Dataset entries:
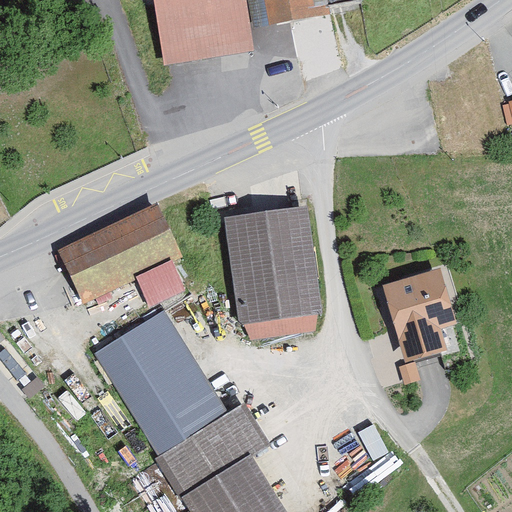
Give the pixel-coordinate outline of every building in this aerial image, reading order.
[(156,0),(167,68),(257,54),(248,0),(263,0),(268,29),(315,22),(311,0),(156,0)] [(161,207),(62,256),(86,304),(185,256),(161,207)] [(323,313),(308,209),(226,221),(241,326),(247,325),(249,342),(320,332),(317,314),(323,313)] [(458,326),(442,271),(385,288),(407,362),(448,350),(442,331),(458,326)] [(166,312),(94,356),(158,459),(229,416),(166,312)] [(421,382),(415,365),(400,369),(405,386),(421,382)] [(272,446),(245,405),(229,416),(158,459),(190,511),(289,511),(254,458),(272,446)]
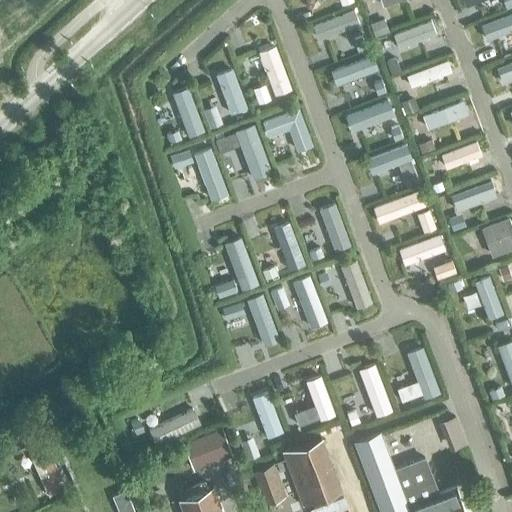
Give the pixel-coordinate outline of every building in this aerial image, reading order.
[(317,36),(319,38),(358,23),(353,9),(314,23),(313,26),(317,36)] [(511,10),(472,26),(477,39),(511,25),(511,10)] [(388,27),(383,13),(370,17),(375,31),(388,27)] [(429,18),(392,33),(397,46),(434,32),(429,18)] [(358,50),(365,47),(361,36),(354,39),(358,50)] [(275,44),(257,50),(273,93),(291,86),(275,44)] [(335,78),(338,82),(376,68),(371,54),(333,68),(333,73),(335,78)] [(447,58),(406,74),(410,85),(451,69),(447,58)] [(511,61),(486,71),(491,84),(511,76),(511,61)] [(220,86),(230,112),(246,106),(236,80),(235,80),(231,68),(216,74),(221,85),(220,86)] [(373,82),(377,93),(385,90),(381,79),(373,82)] [(257,101),(270,97),(264,82),(252,87),(257,101)] [(171,92),(187,135),(202,129),(186,87),(171,92)] [(394,109),(389,93),(344,109),(352,125),(394,109)] [(463,98),(422,113),(427,126),(468,111),(463,98)] [(288,127),(296,148),(311,143),(297,106),(262,120),(268,135),(288,127)] [(511,108),(502,113),(507,126),(511,123),(511,108)] [(210,126),(221,122),(218,115),(207,119),(210,126)] [(270,169),(253,123),(235,129),(252,176),(270,169)] [(390,127),(394,139),(402,136),(398,125),(390,127)] [(166,133),(169,142),(180,137),(177,129),(166,133)] [(430,133),(417,138),(417,139),(412,141),(416,152),(421,150),(422,151),(434,146),(430,133)] [(219,150),(229,147),(224,135),(215,139),(219,150)] [(475,139),(440,152),(446,166),(468,158),(469,161),(478,158),(476,155),(481,153),(475,139)] [(397,162),(405,182),(417,178),(409,157),(410,157),(405,142),(366,157),(371,171),(397,162)] [(193,153),(210,199),(227,193),(209,147),(193,153)] [(169,155),(173,167),(181,164),(177,152),(169,155)] [(492,179),(448,195),(453,208),(478,199),(480,204),(488,201),(486,196),(497,192),(492,179)] [(420,188),(373,206),(379,221),(426,203),(420,188)] [(319,208),(334,249),(349,244),(334,202),(319,208)] [(460,212),(446,217),(452,232),(465,227),(460,212)] [(511,226),(508,216),(481,226),(491,254),(511,247),(511,226)] [(423,231),(434,227),(432,219),(420,223),(423,231)] [(303,263),(288,222),(273,227),(289,269),(303,263)] [(438,233),(398,248),(404,263),(443,248),(438,233)] [(241,287),(257,281),(240,236),(224,242),(241,287)] [(322,254),(320,247),(308,251),(311,258),(322,254)] [(454,270),(450,258),(441,261),(446,273),(454,270)] [(340,265),(356,306),(371,300),(355,259),(340,265)] [(265,277),(276,273),(274,266),(262,270),(265,277)] [(321,285),(329,283),(325,271),(317,274),(321,285)] [(487,316),(503,310),(488,273),(473,279),(487,316)] [(292,280),(309,325),(326,319),(308,274),(292,280)] [(236,289),(232,278),(225,281),(229,292),(236,289)] [(281,285),(270,289),(272,297),(284,292),(281,285)] [(246,298),(263,343),(278,337),(261,292),(246,298)] [(221,307),(225,319),(233,316),(228,304),(221,307)] [(511,388),(511,340),(511,339),(496,345),(511,388)] [(397,389),(401,400),(422,392),(423,397),(439,391),(422,347),(417,348),(411,350),(407,353),(417,381),(397,389)] [(358,369),(375,414),(391,408),(374,363),(358,369)] [(297,424),(319,417),(333,412),(320,374),(305,379),(314,404),(293,411),(297,424)] [(491,397),(504,392),(501,384),(488,389),(491,397)] [(252,397),(267,436),(282,430),(267,391),(252,397)] [(508,413),(504,401),(492,405),(496,417),(508,413)] [(358,420),(353,409),(346,412),(350,423),(358,420)] [(204,431),(216,457),(233,450),(222,423),(204,431)] [(401,488),(393,468),(379,431),(354,440),(376,498),(401,488)] [(319,432),(281,448),(301,502),(340,487),(319,432)] [(247,458),(258,454),(256,446),(244,451),(247,458)] [(424,456),(393,468),(401,488),(376,498),(381,511),(394,511),(407,507),(409,511),(465,511),(455,486),(437,493),(424,456)] [(222,511),(213,486),(179,499),(183,511),(222,511)] [(347,511),(342,497),(313,508),(314,511),(347,511)]
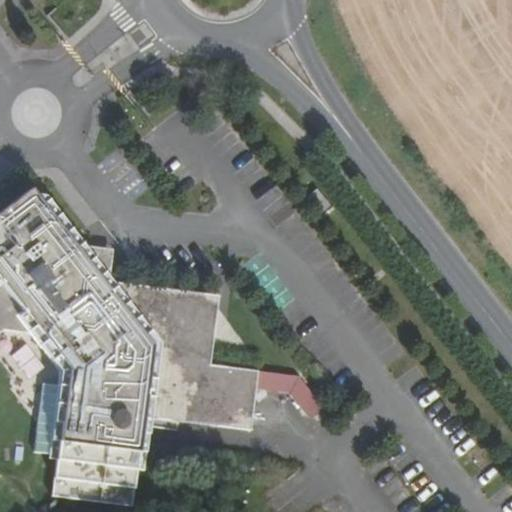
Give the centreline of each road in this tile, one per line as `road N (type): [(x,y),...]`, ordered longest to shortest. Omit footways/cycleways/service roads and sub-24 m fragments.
road 1 (secondary): [(511,345),(349,137)]
road 2 (secondary): [(225,33),(349,137)]
road 3 (secondary): [(349,137),(291,0)]
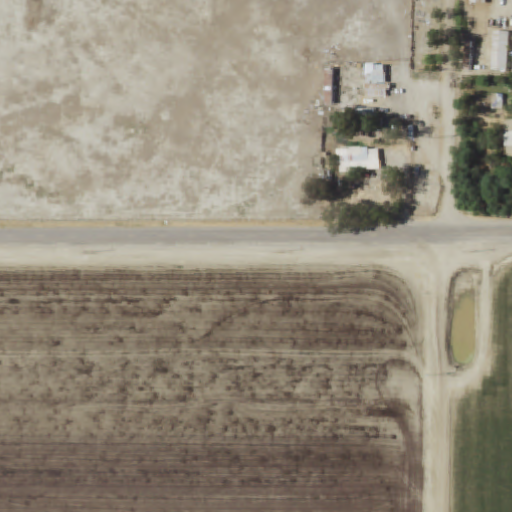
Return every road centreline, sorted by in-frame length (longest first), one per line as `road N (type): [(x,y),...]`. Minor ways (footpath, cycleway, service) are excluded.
road 1 (tertiary): [(0,236),(511,234)]
road 2 (residential): [(419,511),(420,235)]
road 3 (residential): [(363,235),(363,82),(418,0)]
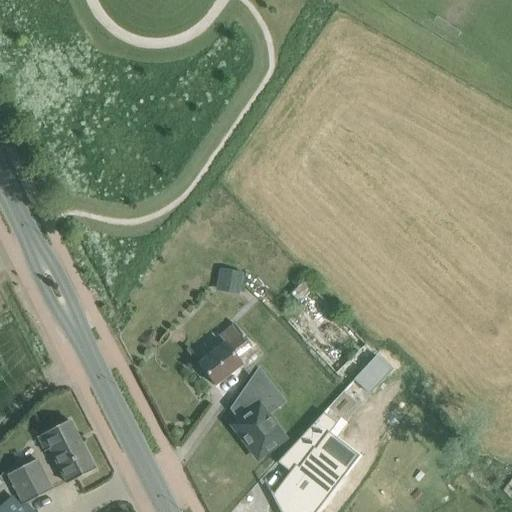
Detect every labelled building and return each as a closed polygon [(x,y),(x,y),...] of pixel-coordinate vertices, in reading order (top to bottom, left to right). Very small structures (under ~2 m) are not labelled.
[(241,274),(221,270),(217,290),(238,294),(241,274)] [(225,344),(199,365),(215,386),(241,366),(237,360),(251,349),(241,336),(227,347),(225,344)] [(361,348),(335,365),(344,379),(370,361),(361,348)] [(376,355),(353,380),(366,392),(390,368),(376,355)] [(232,426),(257,459),(284,440),(267,416),(284,403),(259,369),(231,409),(239,421),(232,426)] [(287,475),(269,499),(275,511),(315,511),(344,475),(314,452),(334,426),(321,416),(275,465),(287,475)] [(70,421),(37,438),(44,452),(48,450),(66,485),(95,470),(70,421)] [(7,477),(22,506),(52,490),(37,461),(7,477)] [(0,511),(32,511),(27,506),(22,510),(17,504),(18,503),(8,492),(0,498),(0,505),(1,507),(0,508),(0,511)]
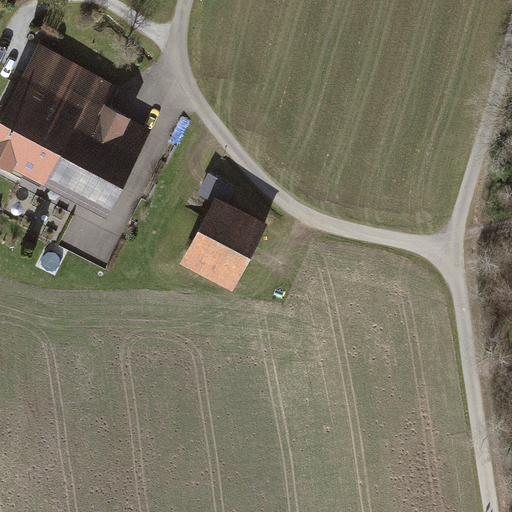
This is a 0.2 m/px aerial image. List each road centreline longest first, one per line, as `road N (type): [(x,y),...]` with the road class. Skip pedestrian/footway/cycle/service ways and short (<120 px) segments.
road 1 (track): [(492,511),(452,251),(336,227),(295,210),(209,121)]
road 2 (track): [(511,31),(452,251)]
road 3 (residential): [(209,121),(176,70),(187,0)]
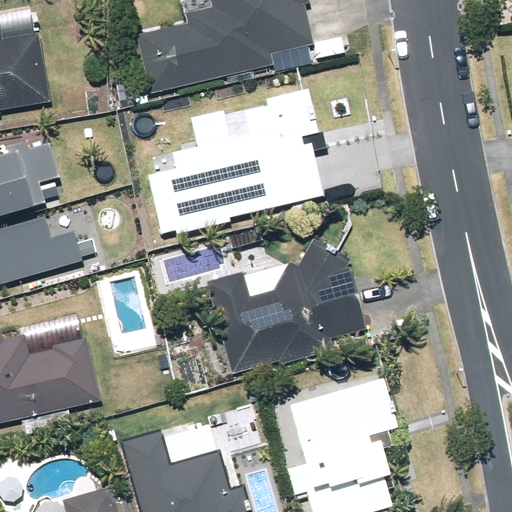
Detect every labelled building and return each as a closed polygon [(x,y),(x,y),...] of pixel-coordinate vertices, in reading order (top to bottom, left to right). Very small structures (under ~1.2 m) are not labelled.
[(150,100),(272,71),(270,61),(312,52),(302,11),(309,10),(306,0),(208,0),(212,16),(186,22),(188,30),(136,42),(150,100)] [(0,115),(49,107),(37,40),(1,46),(0,41),(0,115)] [(229,225),(321,204),(312,160),(325,157),(321,140),(317,142),(308,99),(265,109),(267,115),(244,121),(250,145),(230,149),(223,120),(189,127),(196,158),(171,164),(175,179),(146,186),(160,241),(174,238),(175,242),(230,229),(229,225)] [(0,290),(81,268),(73,241),(50,247),(41,213),(44,213),(38,193),(57,187),(48,154),(29,159),(26,149),(3,155),(7,168),(0,170),(0,290)] [(77,245),(81,257),(93,254),(90,241),(77,245)] [(366,337),(350,275),(343,278),(349,268),(313,247),(298,274),(290,269),(272,299),(249,305),(242,279),(206,289),(214,318),(210,320),(215,342),(221,341),(231,379),(279,367),(279,371),(332,356),(330,346),(366,337)] [(274,269),(280,270),(284,266),(285,260),(281,255),(275,255),(270,259),(270,265),(274,269)] [(0,424),(98,402),(85,344),(27,357),(22,336),(0,340),(0,424)] [(382,387),(290,413),(299,446),(295,447),(303,472),(288,476),(295,502),(305,499),(308,511),(389,511),(383,491),(389,489),(380,457),(390,455),(387,440),(397,438),(393,427),(389,428),(385,415),(389,414),(382,387)] [(119,446),(137,511),(249,511),(243,491),(230,495),(219,456),(170,471),(160,435),(119,446)] [(62,511),(114,511),(110,496),(62,510),(62,511)]
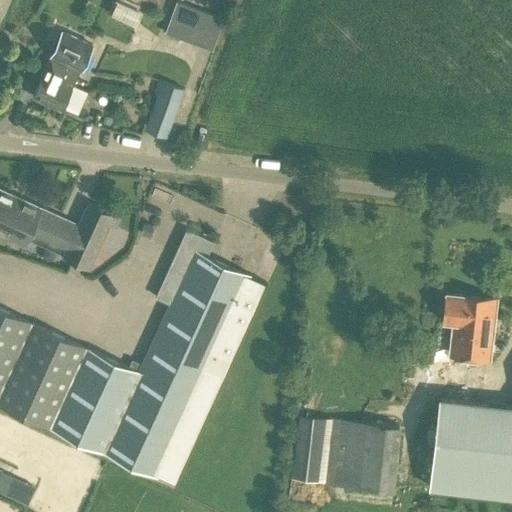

To do
Recast the rows from the line with "Give the centreline" to the line with "road 1 (secondary): [(511,345),(349,137)]" as a numbered list, leaving out blank lines.

Response to the task
1. Give the centreline of each road in this tile, one per line as `road N (type): [(x,y),...]`, ordered longest to shortest. Omit footways/cycleways/service roads and sub-24 m fragments.
2. road 1 (secondary): [(511,345),(349,137)]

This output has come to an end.